Directions:
Leaving the pictures aside, repeat each line below exactly.

Records START

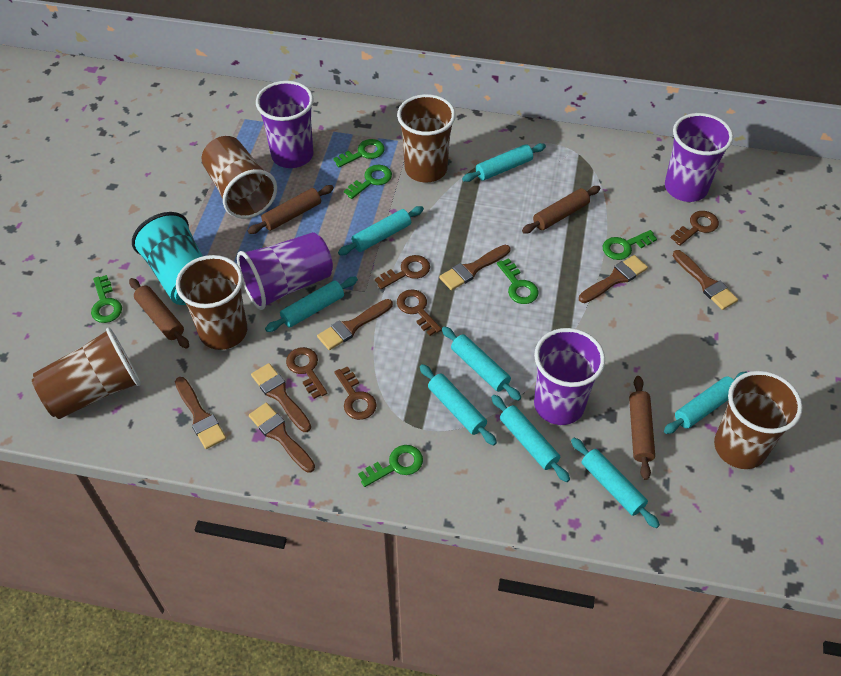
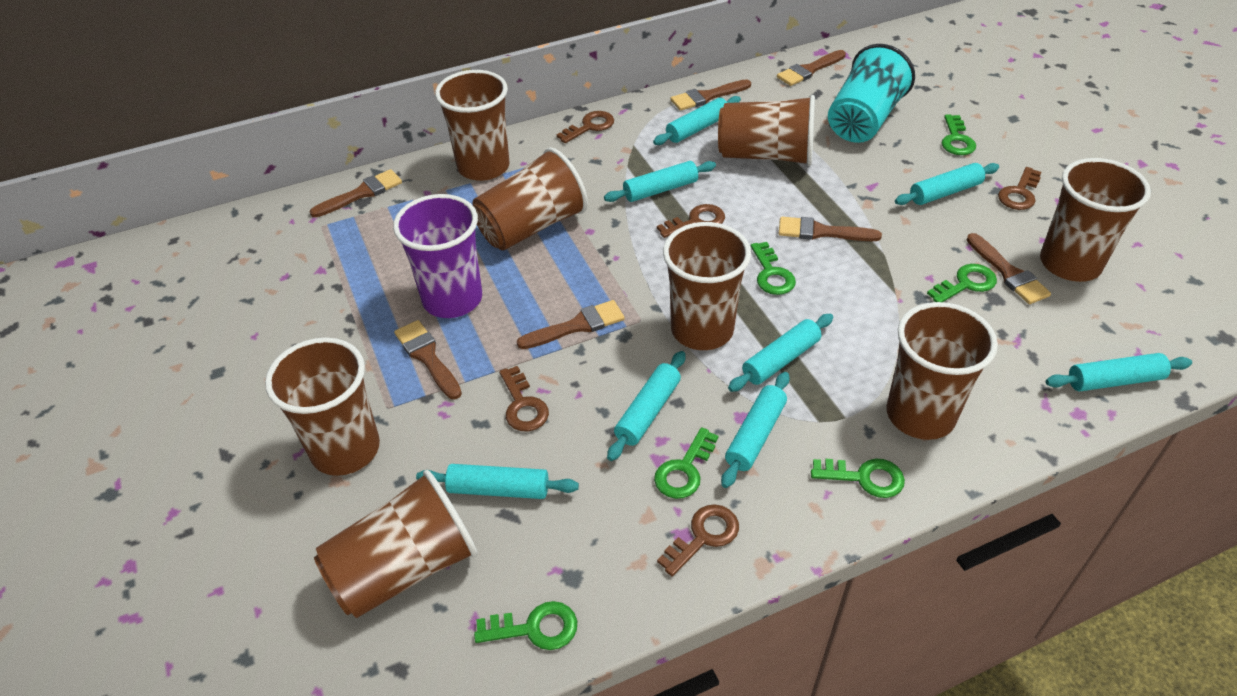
brown cup: 5 -> 8
brown rolling pin: 4 -> 0
purple cup: 4 -> 1

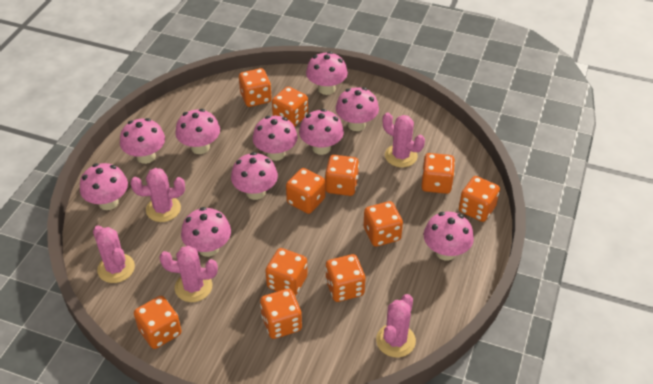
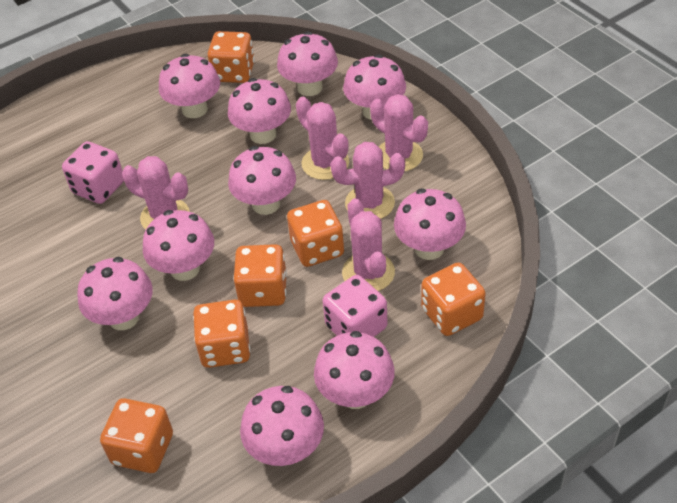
orange dice: 11 -> 6
pink dice: 0 -> 2

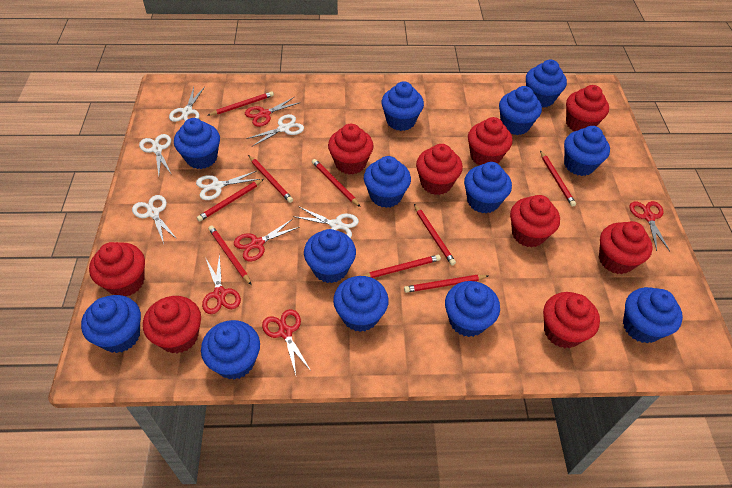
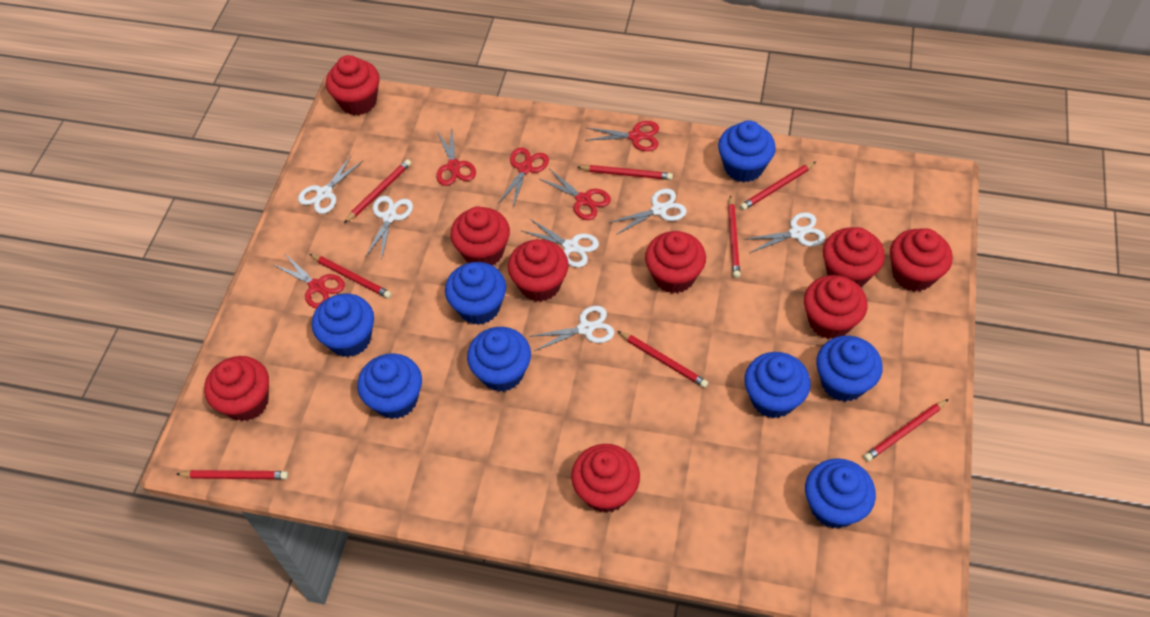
blue cupcake: 13 -> 8
red pencil: 9 -> 8

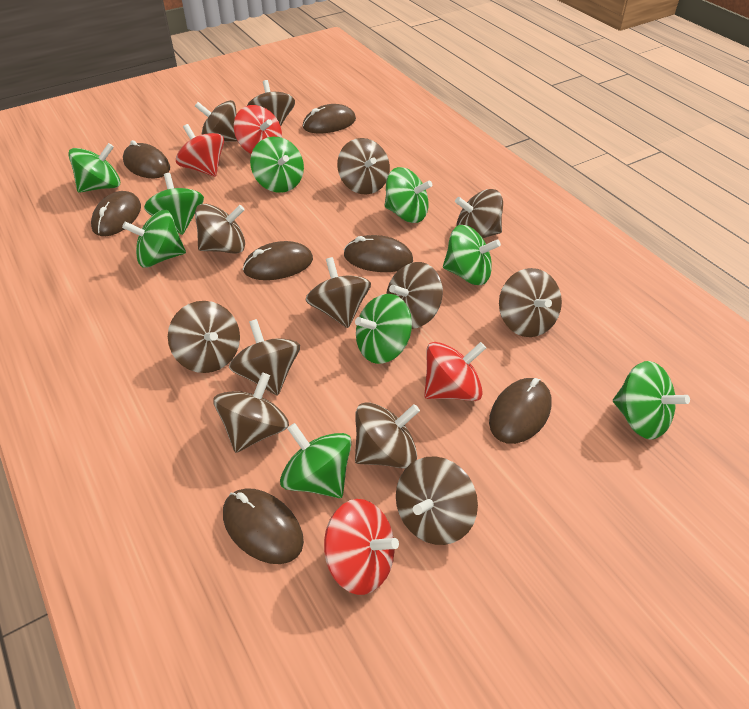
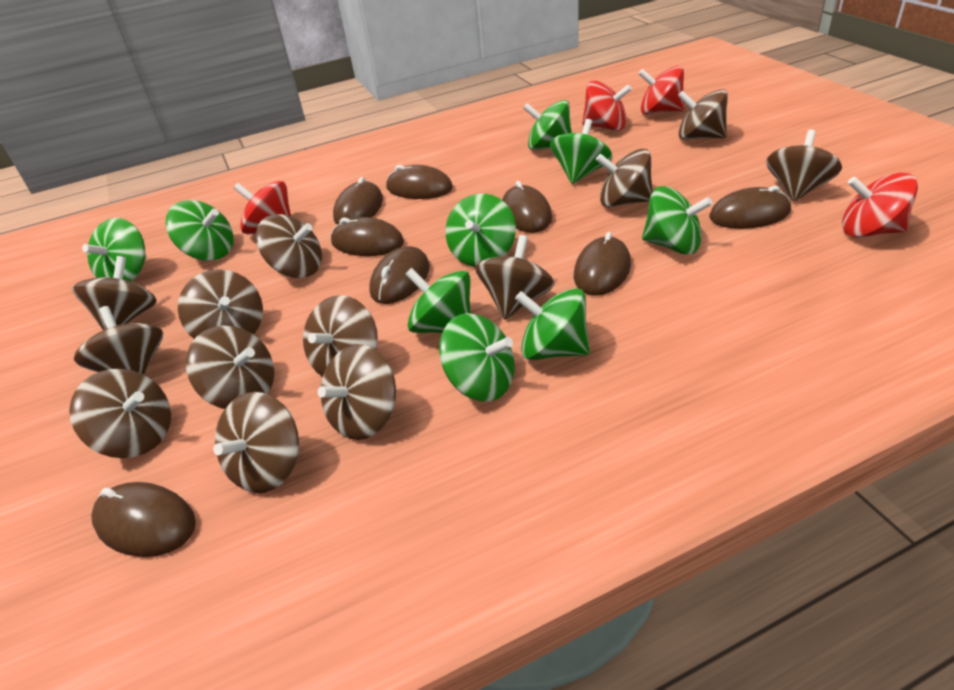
brown mouse: 7 -> 8

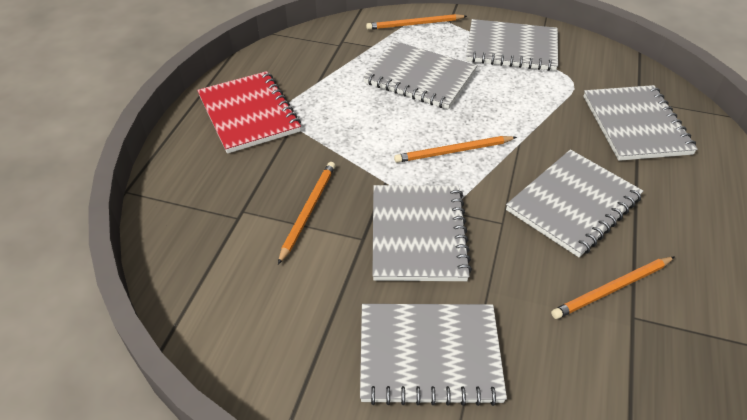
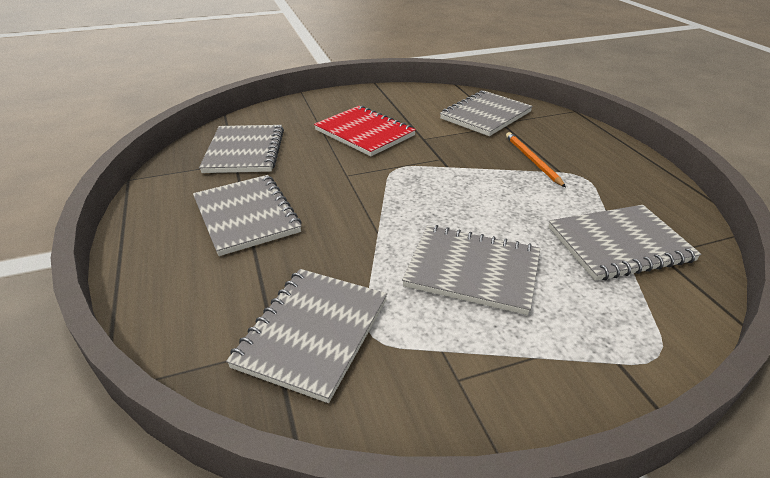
orange pencil: 4 -> 1

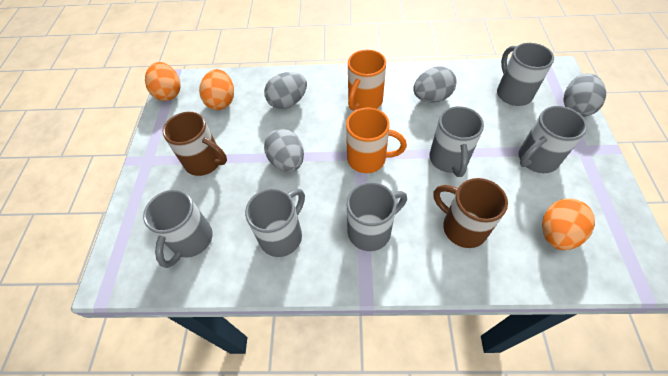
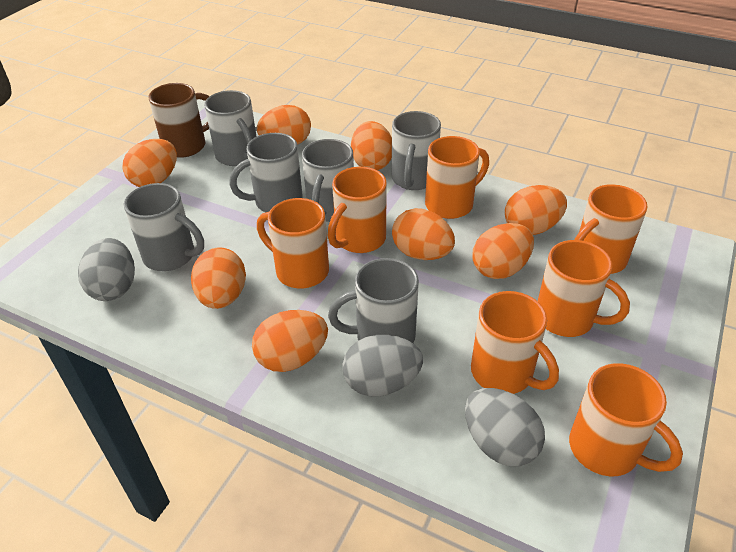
brown mug: 2 -> 1
grey egg: 4 -> 3
orange egg: 3 -> 8
orange mug: 2 -> 7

Records END

Expected answer:
brown cup: 5 -> 8
brown rolling pin: 4 -> 0
purple cup: 4 -> 1

orange dice: 11 -> 6
pink dice: 0 -> 2

blue cupcake: 13 -> 8
red pencil: 9 -> 8

brown mouse: 7 -> 8

orange pencil: 4 -> 1

brown mug: 2 -> 1
grey egg: 4 -> 3
orange egg: 3 -> 8
orange mug: 2 -> 7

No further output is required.